TASK DATA
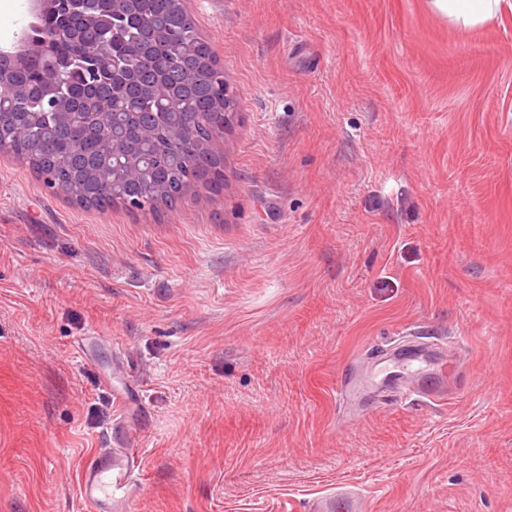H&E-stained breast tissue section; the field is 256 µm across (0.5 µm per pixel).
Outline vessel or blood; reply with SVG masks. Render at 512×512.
<instances>
[{
  "instance_id": "obj_1",
  "label": "vessel or blood",
  "mask_w": 512,
  "mask_h": 512,
  "mask_svg": "<svg viewBox=\"0 0 512 512\" xmlns=\"http://www.w3.org/2000/svg\"><path fill=\"white\" fill-rule=\"evenodd\" d=\"M409 392L438 398L442 389L428 383L424 367L410 370L403 377ZM140 451L135 444L123 448H104L84 467L78 496L85 512H131L128 489L139 466ZM313 512H366V501L354 486L338 482L334 492L314 500Z\"/></svg>"
}]
</instances>
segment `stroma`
Instances as JSON below:
<instances>
[{"label":"stroma","mask_w":512,"mask_h":512,"mask_svg":"<svg viewBox=\"0 0 512 512\" xmlns=\"http://www.w3.org/2000/svg\"><path fill=\"white\" fill-rule=\"evenodd\" d=\"M235 116L224 184L83 209L0 154V512H512V16L429 0H184ZM0 0V47L32 23ZM455 362L431 400L388 353ZM129 396L121 416L113 393ZM431 8L449 22L462 27H475L512 12L509 0H430ZM139 448L133 443L125 448H103L84 467L78 496L84 511H131L128 492L139 466ZM119 506V508H117ZM313 512H365L366 501L347 481L336 483V491L313 500Z\"/></svg>","instance_id":"obj_1"}]
</instances>
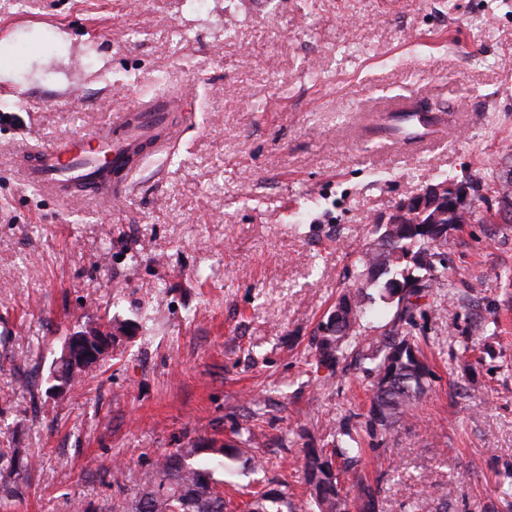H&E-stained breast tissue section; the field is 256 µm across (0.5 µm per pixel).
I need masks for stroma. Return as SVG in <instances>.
Instances as JSON below:
<instances>
[{
	"mask_svg": "<svg viewBox=\"0 0 512 512\" xmlns=\"http://www.w3.org/2000/svg\"><path fill=\"white\" fill-rule=\"evenodd\" d=\"M177 86L194 122L118 204L24 182L18 150ZM422 99L437 139L373 134L390 101ZM1 112L0 448L26 469L0 512H120L190 445L225 512L281 483L301 505L308 451L354 441L350 512L365 484L379 512H512V0H0ZM447 178L485 221L449 227L403 327L431 389L373 438L370 368L399 308L354 263L377 220ZM348 292L351 353L321 363ZM107 323L109 355L54 394L66 337Z\"/></svg>",
	"mask_w": 512,
	"mask_h": 512,
	"instance_id": "1",
	"label": "stroma"
}]
</instances>
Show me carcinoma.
<instances>
[{
  "label": "carcinoma",
  "instance_id": "1",
  "mask_svg": "<svg viewBox=\"0 0 512 512\" xmlns=\"http://www.w3.org/2000/svg\"><path fill=\"white\" fill-rule=\"evenodd\" d=\"M413 213L406 224H377L378 249L367 254L364 275L373 279L387 276L383 285L385 298L392 299L400 286L407 288L398 320L411 315L415 303L427 288L426 282L412 275L411 269H430L441 255L448 226L465 221L482 222L485 217L469 209L464 214L451 210L448 200L435 202L431 189L410 200ZM360 308L355 300L344 298L325 323V336L320 344L321 360L328 361L348 346ZM382 357L375 366L370 408L365 422L366 433L374 436L399 427L414 404L425 394L432 372L425 360L413 350L410 340L399 329L384 332ZM84 353L79 349L71 357H60L56 372L63 384H72L86 368L74 362ZM196 448H178L166 455L146 475L145 488L122 512H224V496L216 489L212 472L195 467L189 460ZM308 484L319 512H348L347 499L341 494L332 457L313 452L306 461ZM288 504V489H272L254 494L249 512H283Z\"/></svg>",
  "mask_w": 512,
  "mask_h": 512
}]
</instances>
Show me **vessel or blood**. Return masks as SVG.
Segmentation results:
<instances>
[{"mask_svg": "<svg viewBox=\"0 0 512 512\" xmlns=\"http://www.w3.org/2000/svg\"><path fill=\"white\" fill-rule=\"evenodd\" d=\"M185 107L175 93L138 99L113 111L111 122L90 136L21 154L22 172L50 194L118 201L147 159L172 150L179 137L173 117Z\"/></svg>", "mask_w": 512, "mask_h": 512, "instance_id": "vessel-or-blood-1", "label": "vessel or blood"}]
</instances>
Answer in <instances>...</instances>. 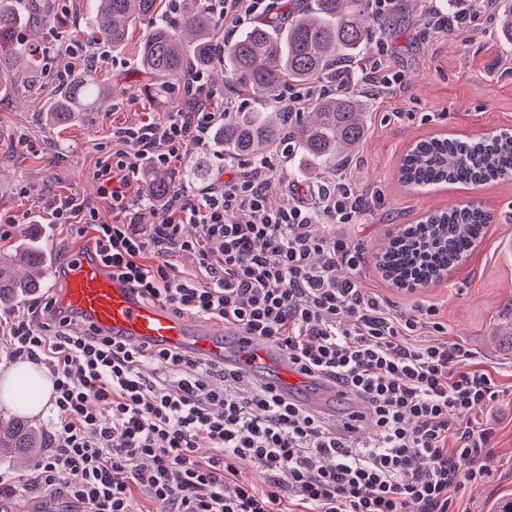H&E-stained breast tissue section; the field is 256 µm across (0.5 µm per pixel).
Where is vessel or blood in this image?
<instances>
[{"mask_svg":"<svg viewBox=\"0 0 512 512\" xmlns=\"http://www.w3.org/2000/svg\"><path fill=\"white\" fill-rule=\"evenodd\" d=\"M62 280L53 296L54 307L94 324L104 333L187 347L216 360L234 350L243 367L271 374L279 390L308 388L307 378L289 367L276 348L238 331L226 333L223 325L179 317L160 304L140 302L131 285L112 279L93 250L76 248L62 271Z\"/></svg>","mask_w":512,"mask_h":512,"instance_id":"b4317fda","label":"vessel or blood"}]
</instances>
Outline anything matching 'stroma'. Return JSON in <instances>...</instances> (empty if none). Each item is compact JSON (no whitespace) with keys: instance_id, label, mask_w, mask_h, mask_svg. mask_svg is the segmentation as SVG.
Here are the masks:
<instances>
[{"instance_id":"1","label":"stroma","mask_w":512,"mask_h":512,"mask_svg":"<svg viewBox=\"0 0 512 512\" xmlns=\"http://www.w3.org/2000/svg\"><path fill=\"white\" fill-rule=\"evenodd\" d=\"M54 22L15 30L14 40L48 46L43 75L35 89L18 91L0 101V213L19 218L13 239L36 232L52 255L53 277L37 296L45 301L61 280L55 272L76 246H91V234L47 221V203L57 195L97 198L93 173L112 147V129L166 117L167 108L147 94L151 76L137 65V45L145 34L137 26L127 47L105 52L88 24L94 0H51ZM391 47L387 63L401 72L405 90L394 96L368 98L367 135L352 159L358 185L380 194L376 213L365 224L347 226V234L365 247L364 287L389 297L403 310L425 299L444 305L448 339L475 353L478 362L496 367L501 392L476 423L493 432L491 447L480 462L483 483L459 494L464 512H498L512 497V179L464 188L444 184L424 191L404 187L398 176L403 155L417 140L443 135L478 138L512 129V44L499 36L494 13L478 30L425 34L420 6L395 10L387 19ZM93 56L98 76L110 97L96 112L66 127L46 125L42 109L53 97L66 66V46ZM219 155L204 148L176 163L174 186L201 192L217 177ZM475 200L490 213L482 240L444 278L416 291L391 284L376 270L373 256L386 239L424 215ZM0 512H70L57 493L20 492L0 498Z\"/></svg>"}]
</instances>
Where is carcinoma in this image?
Masks as SVG:
<instances>
[{"mask_svg": "<svg viewBox=\"0 0 512 512\" xmlns=\"http://www.w3.org/2000/svg\"><path fill=\"white\" fill-rule=\"evenodd\" d=\"M53 19L42 0H0V97L17 89L18 79L34 83L35 47L9 43L12 31L27 24L44 26ZM148 31L138 48V63L157 79L151 95L164 102L192 70L224 67L225 84L251 97L256 107L233 112L213 139L227 156L262 159L293 141L319 167L334 169L348 162L365 134L366 106L360 96L344 92L318 98L311 117L289 128L287 115L269 111L281 91L291 86L336 83L340 68L368 48L385 21L372 13L370 0H315L296 6L284 23L273 14L243 29L235 38L215 43L219 19L204 0H187L181 18L168 20L160 0H97L90 25L99 39L121 51L141 22ZM501 32L512 40V0L499 10ZM107 94L92 65L73 67L71 78L46 105L45 121L67 126L92 112ZM400 181L425 190L439 184H487L512 175V132L502 130L478 140L421 139L402 159ZM169 175L152 174L148 197L162 202L172 191ZM490 215L476 202L428 214L390 236L377 254L379 269L393 283L425 286L443 277L465 258L482 237ZM43 248H17L0 256V310L13 309L43 288L48 264ZM46 438L26 417L12 418L0 431V458L45 448Z\"/></svg>", "mask_w": 512, "mask_h": 512, "instance_id": "cac0c4a2", "label": "carcinoma"}]
</instances>
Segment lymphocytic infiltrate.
<instances>
[{
    "instance_id": "lymphocytic-infiltrate-1",
    "label": "lymphocytic infiltrate",
    "mask_w": 512,
    "mask_h": 512,
    "mask_svg": "<svg viewBox=\"0 0 512 512\" xmlns=\"http://www.w3.org/2000/svg\"><path fill=\"white\" fill-rule=\"evenodd\" d=\"M423 2L426 33L479 26L478 11L451 15ZM206 3L230 34L274 9V0ZM374 44L361 68L365 91L403 87L384 61L385 34ZM186 85L188 110L113 127L112 149L94 172L99 204L54 197L51 223L91 229L104 268L139 299L234 326L275 346L299 373L360 401L372 434L285 397L236 359L76 330L70 313L46 320L34 305L14 316L8 337L14 358L51 377L50 450L33 478L0 479V496L44 489L62 493L74 512H142L135 490L145 486L156 512H456L460 490L484 479L479 457L492 433L471 418L496 400L497 380L447 340L438 304L401 311L362 287L364 251L341 227L366 223L379 195L328 178L315 202L294 191L273 208L274 166L244 159L204 192L170 193L162 223L135 222L146 200L134 189L141 172L207 147L228 113L247 106L219 96L205 72ZM104 207L111 221H102ZM242 212L249 221H238ZM187 224L193 235L184 234ZM428 330L437 339H424ZM154 362L167 374L146 376ZM244 459L261 482L240 478Z\"/></svg>"
}]
</instances>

WRITTEN EXERCISE
Using the data above, copy each line that contains "Where".

FINISHED ANSWER
Where is vessel or blood in this image?
Where is carcinoma in this image?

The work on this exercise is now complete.